- WORK ITEM: Your response should consist of every record, exactly as given.

Stored records
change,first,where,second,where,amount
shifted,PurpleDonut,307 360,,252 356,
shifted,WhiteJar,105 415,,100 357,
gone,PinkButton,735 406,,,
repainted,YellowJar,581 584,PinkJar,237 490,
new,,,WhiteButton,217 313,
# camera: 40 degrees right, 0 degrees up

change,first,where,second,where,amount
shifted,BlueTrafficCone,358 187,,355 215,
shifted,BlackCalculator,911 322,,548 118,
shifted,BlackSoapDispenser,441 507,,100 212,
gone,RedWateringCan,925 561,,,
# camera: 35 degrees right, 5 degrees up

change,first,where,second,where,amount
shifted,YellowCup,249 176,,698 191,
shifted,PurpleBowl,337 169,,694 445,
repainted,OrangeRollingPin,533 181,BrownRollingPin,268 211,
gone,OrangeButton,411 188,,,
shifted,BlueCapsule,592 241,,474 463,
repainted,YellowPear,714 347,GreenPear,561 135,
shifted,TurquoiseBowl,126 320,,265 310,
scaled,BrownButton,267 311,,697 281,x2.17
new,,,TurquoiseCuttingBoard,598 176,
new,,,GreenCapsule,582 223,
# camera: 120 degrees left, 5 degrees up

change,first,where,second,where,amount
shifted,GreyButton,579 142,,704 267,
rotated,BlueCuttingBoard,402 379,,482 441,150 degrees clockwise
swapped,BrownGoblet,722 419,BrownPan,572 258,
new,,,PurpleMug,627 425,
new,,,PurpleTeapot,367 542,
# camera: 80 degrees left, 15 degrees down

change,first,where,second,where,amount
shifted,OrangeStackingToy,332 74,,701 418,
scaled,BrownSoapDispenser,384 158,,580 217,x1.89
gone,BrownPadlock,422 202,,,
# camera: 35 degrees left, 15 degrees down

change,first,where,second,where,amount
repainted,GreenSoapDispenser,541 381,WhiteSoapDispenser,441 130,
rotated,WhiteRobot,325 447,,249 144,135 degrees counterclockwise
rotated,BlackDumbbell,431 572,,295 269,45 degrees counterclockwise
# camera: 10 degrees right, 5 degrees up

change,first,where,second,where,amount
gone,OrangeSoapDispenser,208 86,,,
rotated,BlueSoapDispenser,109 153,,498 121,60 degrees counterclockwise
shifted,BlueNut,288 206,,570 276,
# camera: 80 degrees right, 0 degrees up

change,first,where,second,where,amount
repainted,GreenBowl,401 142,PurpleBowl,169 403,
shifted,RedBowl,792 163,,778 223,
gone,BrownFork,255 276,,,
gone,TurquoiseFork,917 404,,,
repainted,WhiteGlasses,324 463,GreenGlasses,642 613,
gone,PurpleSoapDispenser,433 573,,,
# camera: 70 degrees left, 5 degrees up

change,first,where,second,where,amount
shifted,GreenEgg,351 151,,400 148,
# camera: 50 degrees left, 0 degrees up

- RESPONSE FOR THIS EXERCISE:
change,first,where,second,where,amount
shifted,PurpleDonut,307 360,,252 356,
shifted,WhiteJar,105 415,,100 357,
gone,PinkButton,735 406,,,
repainted,YellowJar,581 584,PinkJar,237 490,
new,,,WhiteButton,217 313,
# camera: 40 degrees right, 0 degrees up

change,first,where,second,where,amount
shifted,BlueTrafficCone,358 187,,355 215,
shifted,BlackCalculator,911 322,,548 118,
shifted,BlackSoapDispenser,441 507,,100 212,
gone,RedWateringCan,925 561,,,
# camera: 35 degrees right, 5 degrees up

change,first,where,second,where,amount
shifted,YellowCup,249 176,,698 191,
shifted,PurpleBowl,337 169,,694 445,
repainted,OrangeRollingPin,533 181,BrownRollingPin,268 211,
gone,OrangeButton,411 188,,,
shifted,BlueCapsule,592 241,,474 463,
repainted,YellowPear,714 347,GreenPear,561 135,
shifted,TurquoiseBowl,126 320,,265 310,
scaled,BrownButton,267 311,,697 281,x2.17
new,,,TurquoiseCuttingBoard,598 176,
new,,,GreenCapsule,582 223,
# camera: 120 degrees left, 5 degrees up

change,first,where,second,where,amount
shifted,GreyButton,579 142,,704 267,
rotated,BlueCuttingBoard,402 379,,482 441,150 degrees clockwise
swapped,BrownGoblet,722 419,BrownPan,572 258,
new,,,PurpleMug,627 425,
new,,,PurpleTeapot,367 542,
# camera: 80 degrees left, 15 degrees down

change,first,where,second,where,amount
shifted,OrangeStackingToy,332 74,,701 418,
scaled,BrownSoapDispenser,384 158,,580 217,x1.89
gone,BrownPadlock,422 202,,,
# camera: 35 degrees left, 15 degrees down

change,first,where,second,where,amount
repainted,GreenSoapDispenser,541 381,WhiteSoapDispenser,441 130,
rotated,WhiteRobot,325 447,,249 144,135 degrees counterclockwise
rotated,BlackDumbbell,431 572,,295 269,45 degrees counterclockwise
# camera: 10 degrees right, 5 degrees up

change,first,where,second,where,amount
gone,OrangeSoapDispenser,208 86,,,
rotated,BlueSoapDispenser,109 153,,498 121,60 degrees counterclockwise
shifted,BlueNut,288 206,,570 276,
# camera: 80 degrees right, 0 degrees up

change,first,where,second,where,amount
repainted,GreenBowl,401 142,PurpleBowl,169 403,
shifted,RedBowl,792 163,,778 223,
gone,BrownFork,255 276,,,
gone,TurquoiseFork,917 404,,,
repainted,WhiteGlasses,324 463,GreenGlasses,642 613,
gone,PurpleSoapDispenser,433 573,,,
# camera: 70 degrees left, 5 degrees up

change,first,where,second,where,amount
shifted,GreenEgg,351 151,,400 148,
# camera: 50 degrees left, 0 degrees up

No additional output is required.